[Aim of the exercise]
State how many lines of the records contain the string "brick", and give no other information.

[Extracted records]
*** Block opens ***
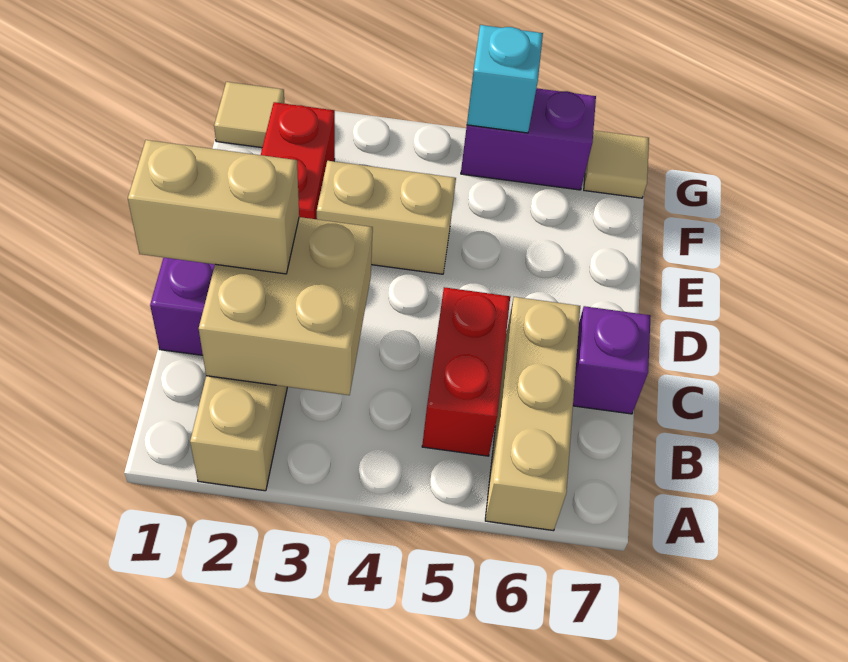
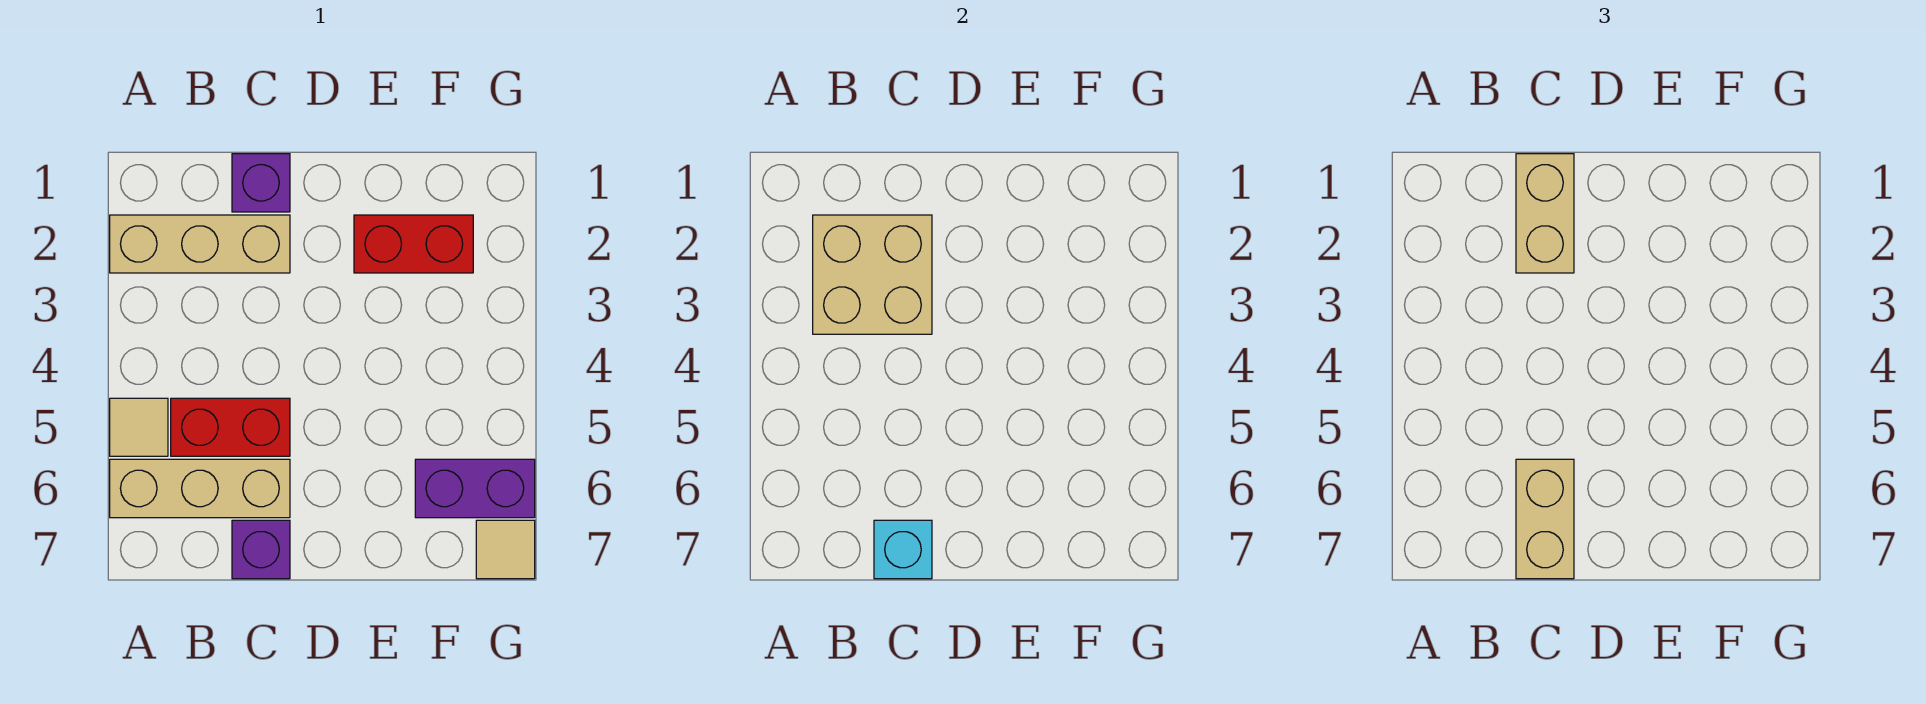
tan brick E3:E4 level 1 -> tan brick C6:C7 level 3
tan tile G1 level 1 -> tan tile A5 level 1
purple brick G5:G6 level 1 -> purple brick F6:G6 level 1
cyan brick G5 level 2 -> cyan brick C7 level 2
*** Block closes ***
*** Block opens ***
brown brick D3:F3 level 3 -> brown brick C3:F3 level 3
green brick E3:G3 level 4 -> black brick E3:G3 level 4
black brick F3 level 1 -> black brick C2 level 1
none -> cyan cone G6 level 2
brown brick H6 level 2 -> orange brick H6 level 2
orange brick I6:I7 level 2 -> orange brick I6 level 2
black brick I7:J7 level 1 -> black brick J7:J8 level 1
*** Block closes ***
[Finished task]
9